Gather the lines from the material that contain "camera".

Data section:
——————————

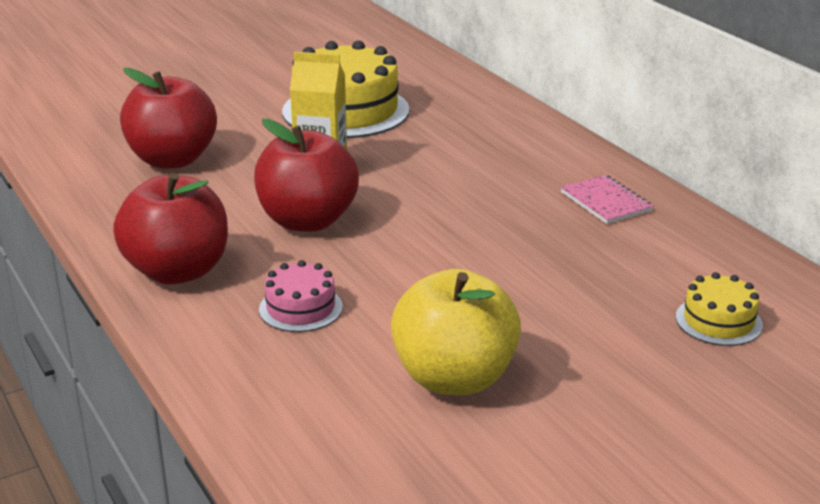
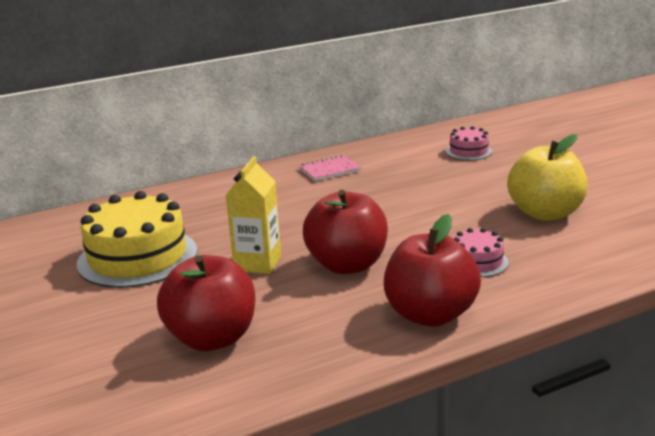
camera: 85 degrees left, 5 degrees down
(718, 321) = (468, 151): yellow cake -> pink cake

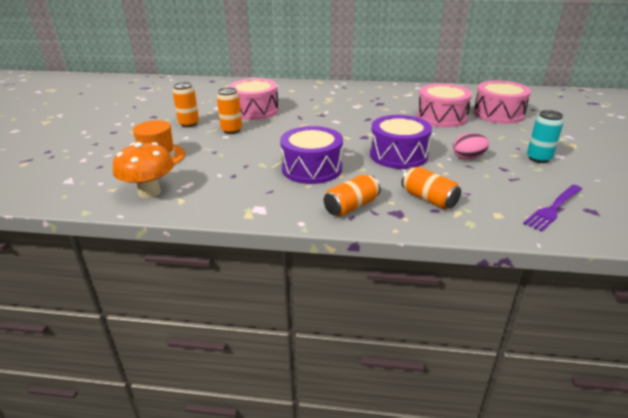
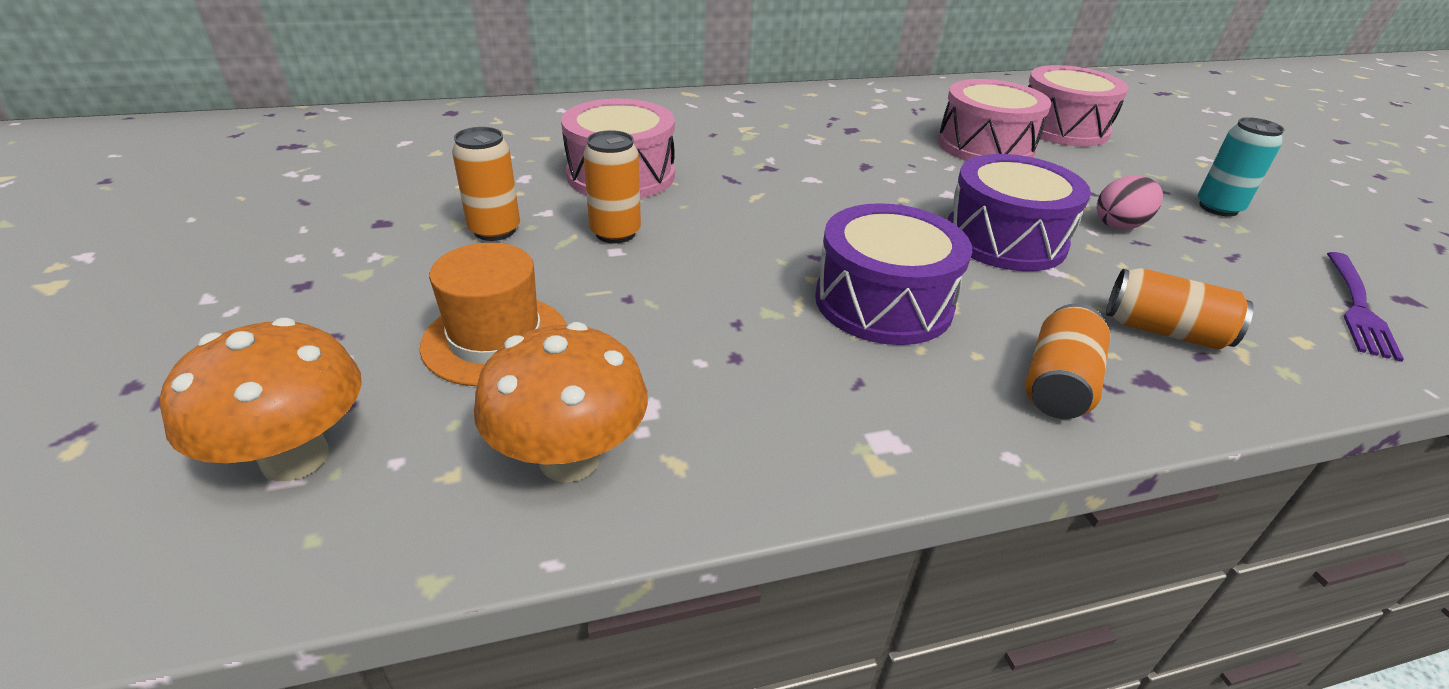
camera: 25 degrees left, 5 degrees up
(75, 176) = (295, 458): none -> orange mushroom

——————————

Answer to the exercise:
camera: 85 degrees left, 5 degrees down
camera: 25 degrees left, 5 degrees up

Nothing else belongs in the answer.